Scene image comparisons

-=-=-

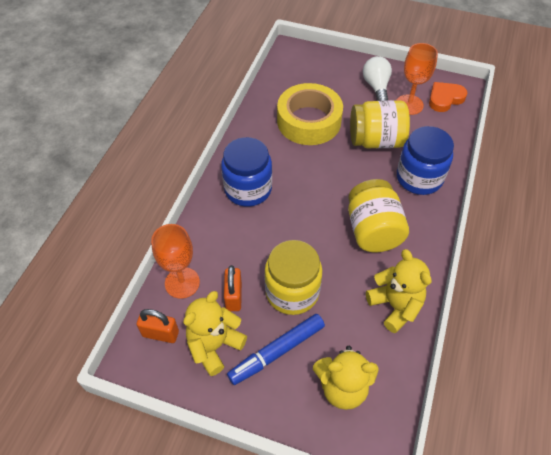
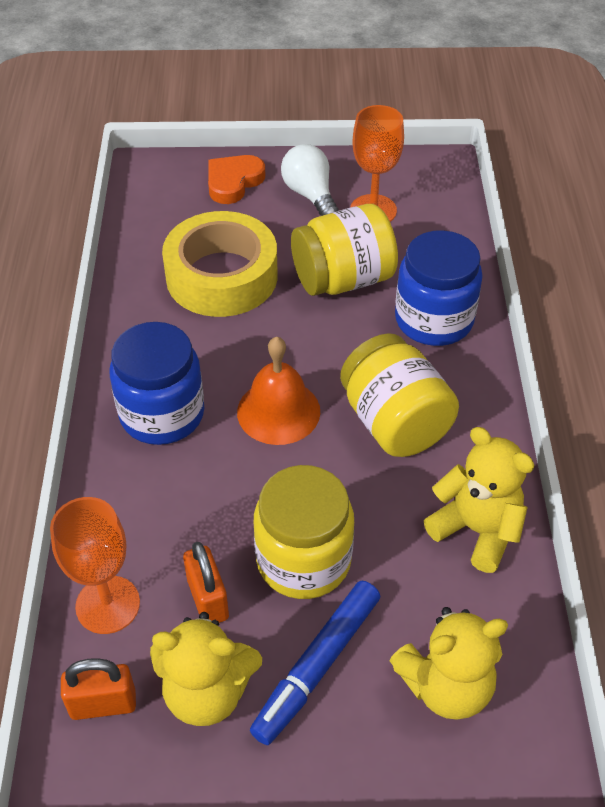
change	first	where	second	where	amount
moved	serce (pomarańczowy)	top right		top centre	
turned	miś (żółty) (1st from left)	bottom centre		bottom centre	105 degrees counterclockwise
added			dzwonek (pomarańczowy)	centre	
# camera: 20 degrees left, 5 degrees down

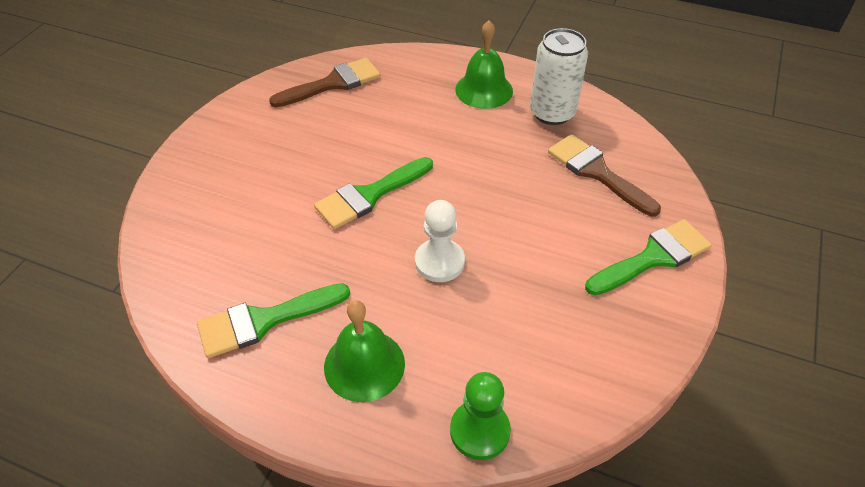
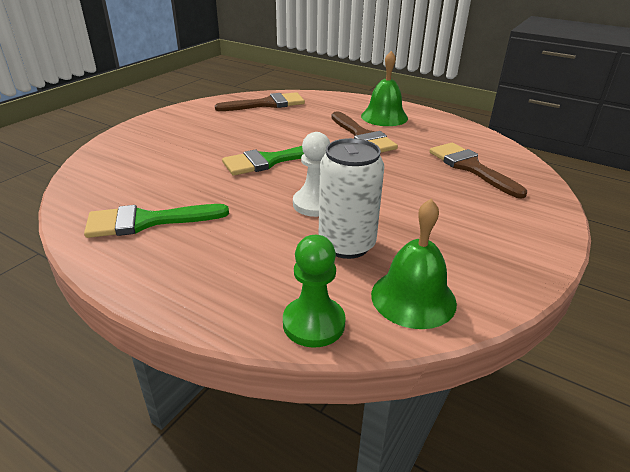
change	first	where	second	where	amount
moved	puszka (biały)	top centre		centre	
removed	pędzel (zielony) (3rd from left)	middle right			
moved	dzwonek (zielony) (1st from left in the first image)	bottom centre	dzwonek (zielony) (2nd from left)	centre	
added			pędzel (brązowy) (2nd from left)	top centre	
# camera: 10 degrees right, 15 degrees down

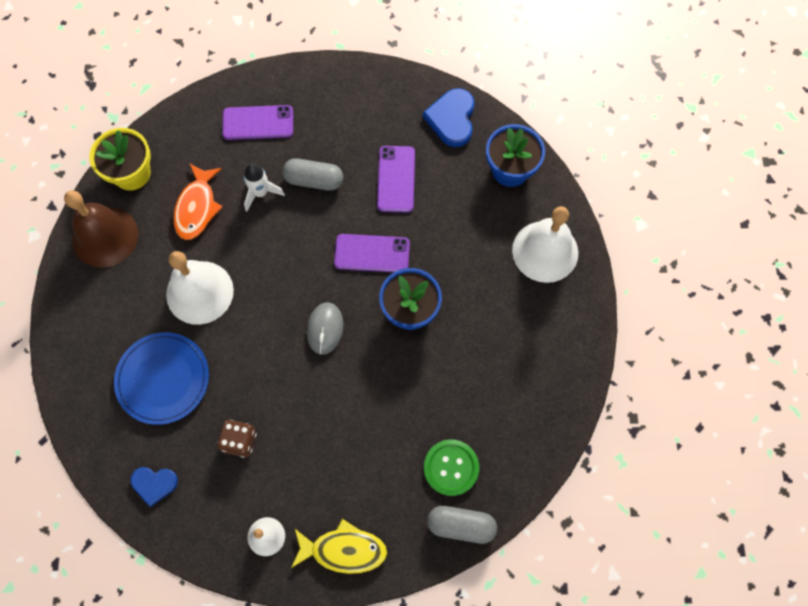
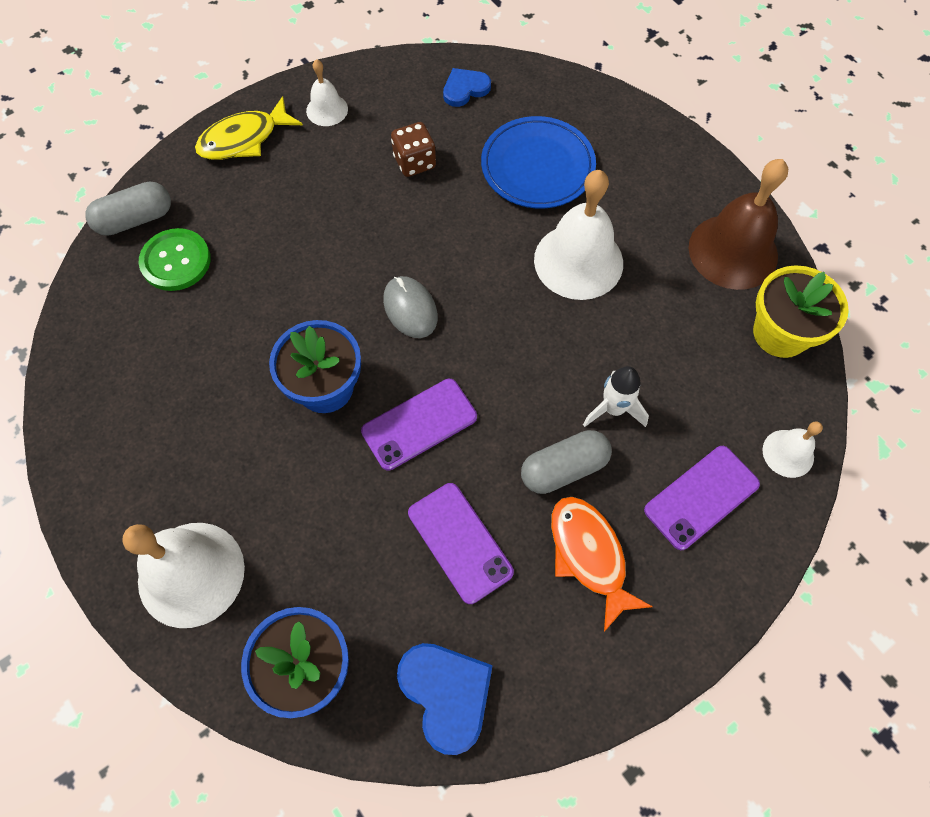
change	first	where	second	where	amount
moved	ryba (pomarańczowy)	top left		bottom centre	
added			dzwonek (biały) (4th from left)	middle right	
# camera: 145 degrees right, 5 degrees down

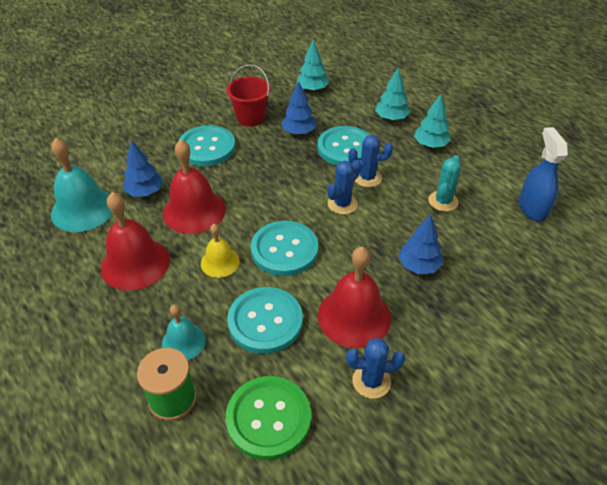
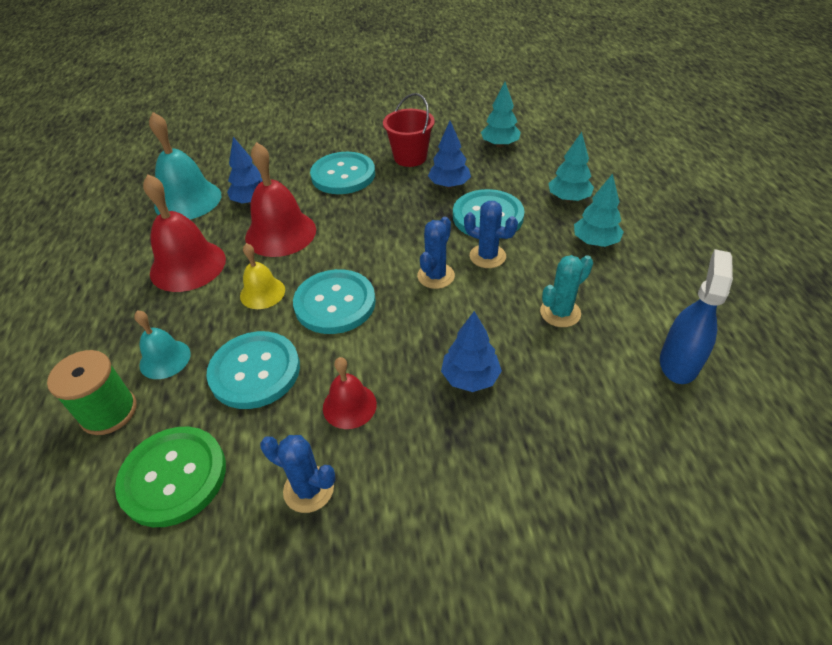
change	first	where	second	where	amount
turned	kaktus (niebieski) (1st from left in the first image)	centre	kaktus (niebieski) (2nd from left)	centre	45 degrees counterclockwise
resized	dzwonek (czerwony) (3rd from left)	centre		centre	x0.57
# camera: 30 degrees right, 0 degrees up

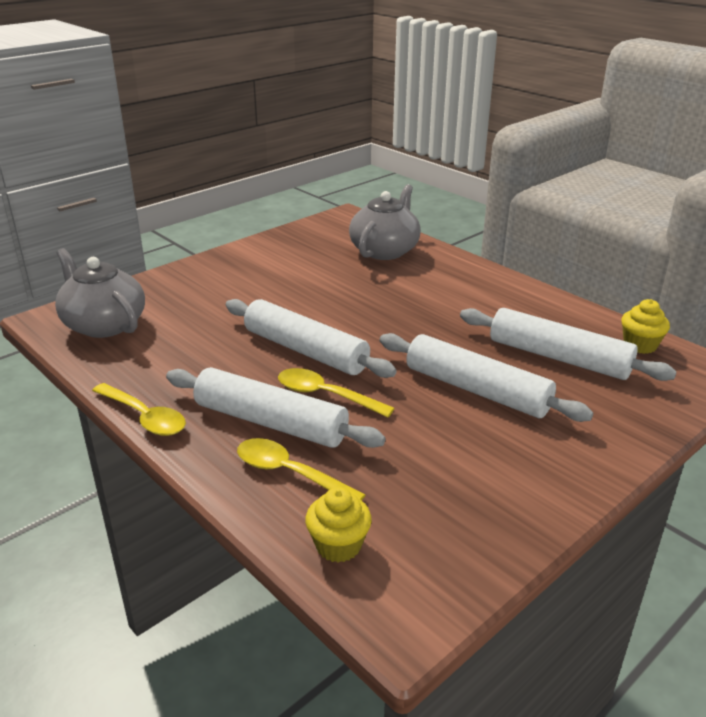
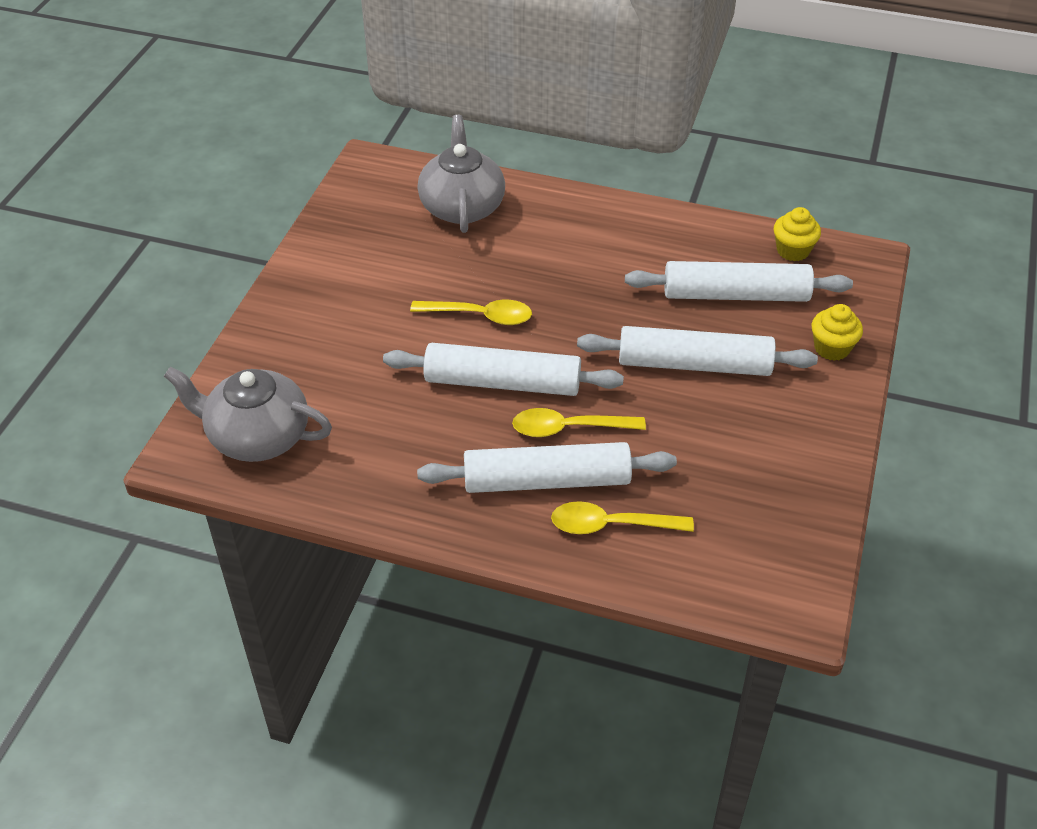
change	first	where	second	where	amount
moved	łyżka (żółty) (1st from left)	middle left		centre	
moved	muffinka (żółty) (1st from left in the first image)	bottom centre	muffinka (żółty) (2nd from left)	middle right	
# camera: 30 degrees left, 15 degrees up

-=-=-

• Activity: Print out every entry above without changing a word, and leave out the pictures.

• Output below:
change	first	where	second	where	amount
moved	serce (pomarańczowy)	top right		top centre	
turned	miś (żółty) (1st from left)	bottom centre		bottom centre	105 degrees counterclockwise
added			dzwonek (pomarańczowy)	centre	
# camera: 20 degrees left, 5 degrees down

change	first	where	second	where	amount
moved	puszka (biały)	top centre		centre	
removed	pędzel (zielony) (3rd from left)	middle right			
moved	dzwonek (zielony) (1st from left in the first image)	bottom centre	dzwonek (zielony) (2nd from left)	centre	
added			pędzel (brązowy) (2nd from left)	top centre	
# camera: 10 degrees right, 15 degrees down

change	first	where	second	where	amount
moved	ryba (pomarańczowy)	top left		bottom centre	
added			dzwonek (biały) (4th from left)	middle right	
# camera: 145 degrees right, 5 degrees down

change	first	where	second	where	amount
turned	kaktus (niebieski) (1st from left in the first image)	centre	kaktus (niebieski) (2nd from left)	centre	45 degrees counterclockwise
resized	dzwonek (czerwony) (3rd from left)	centre		centre	x0.57
# camera: 30 degrees right, 0 degrees up

change	first	where	second	where	amount
moved	łyżka (żółty) (1st from left)	middle left		centre	
moved	muffinka (żółty) (1st from left in the first image)	bottom centre	muffinka (żółty) (2nd from left)	middle right	
# camera: 30 degrees left, 15 degrees up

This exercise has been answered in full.